■ Required work
Change every "rotated" to "turned" in the lines from the line with "blue ellipse at" to the line with "black star at", and give back only those lines with nothing else altered.

■ Data to use
■ ■ ■ ■

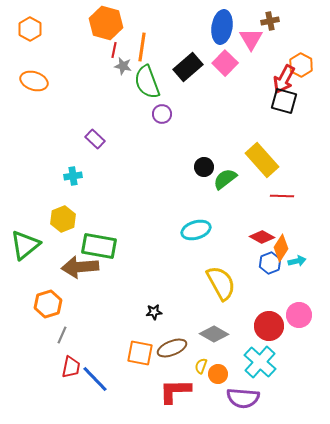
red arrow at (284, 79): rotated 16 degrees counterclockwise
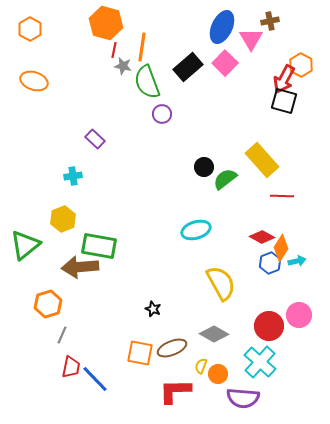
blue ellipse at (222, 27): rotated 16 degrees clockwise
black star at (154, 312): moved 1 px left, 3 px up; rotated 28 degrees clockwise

■ ■ ■ ■

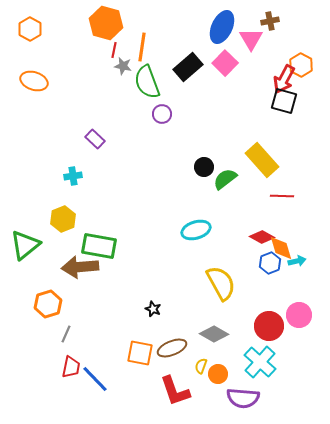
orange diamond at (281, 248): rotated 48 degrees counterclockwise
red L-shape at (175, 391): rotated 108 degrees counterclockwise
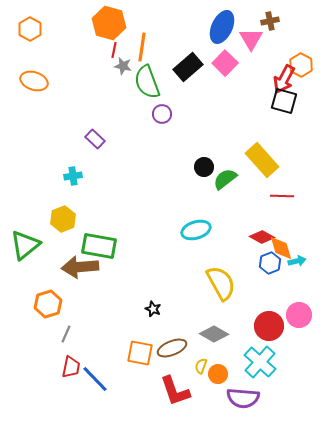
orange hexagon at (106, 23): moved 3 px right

■ ■ ■ ■

■ Response below
blue ellipse at (222, 27): turned 16 degrees clockwise
black star at (154, 312): moved 1 px left, 3 px up; turned 28 degrees clockwise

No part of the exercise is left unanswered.